• _TASK TO COMPLETE_
Repeat the data below exactly, dropping any pictures it holds.

• _GIVEN DATA_
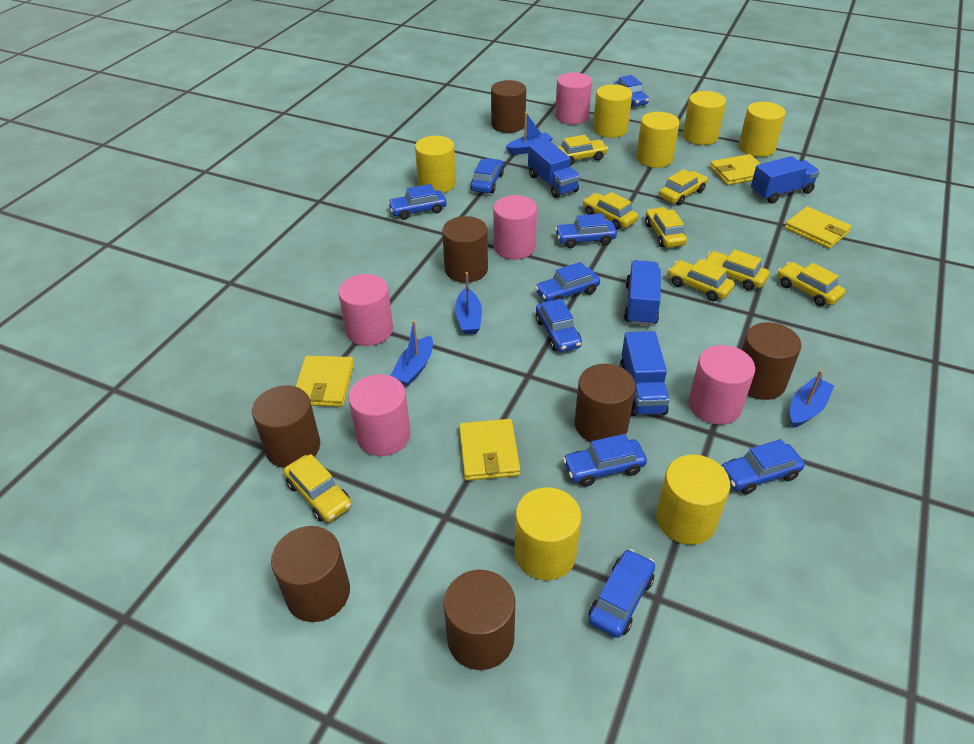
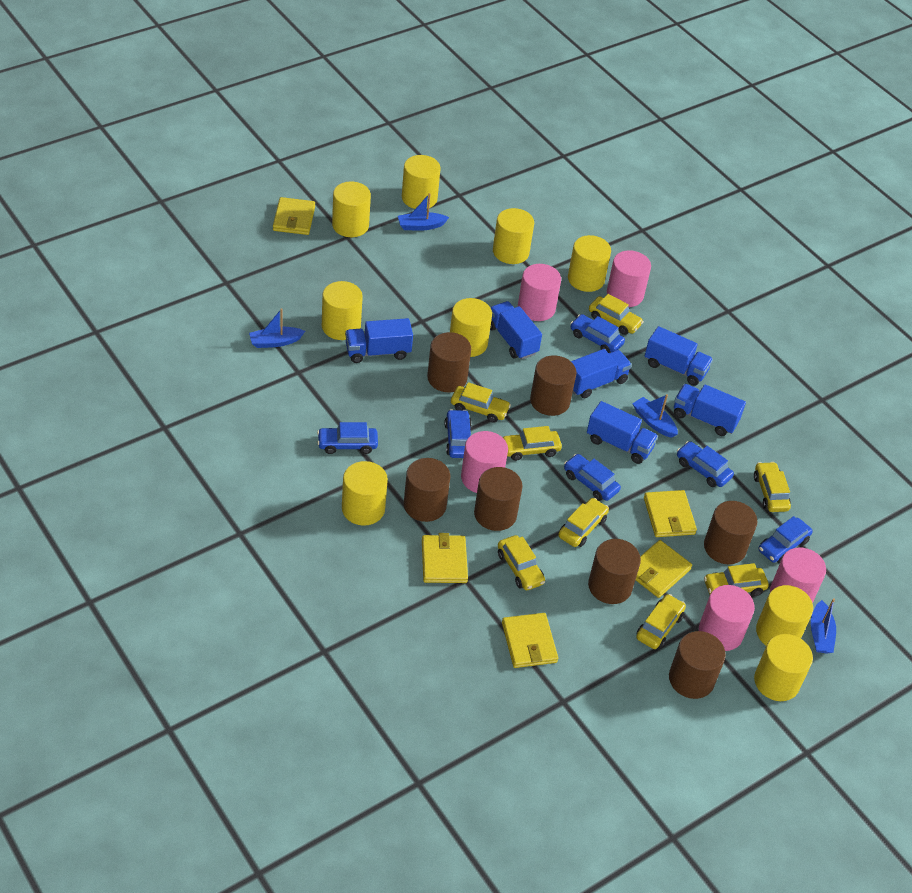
blue car: 9 -> 6
blue truck: 4 -> 6
yellow cylinder: 7 -> 9
yellow wallet: 4 -> 5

• _RESPONSE_
blue car: 9 -> 6
blue truck: 4 -> 6
yellow cylinder: 7 -> 9
yellow wallet: 4 -> 5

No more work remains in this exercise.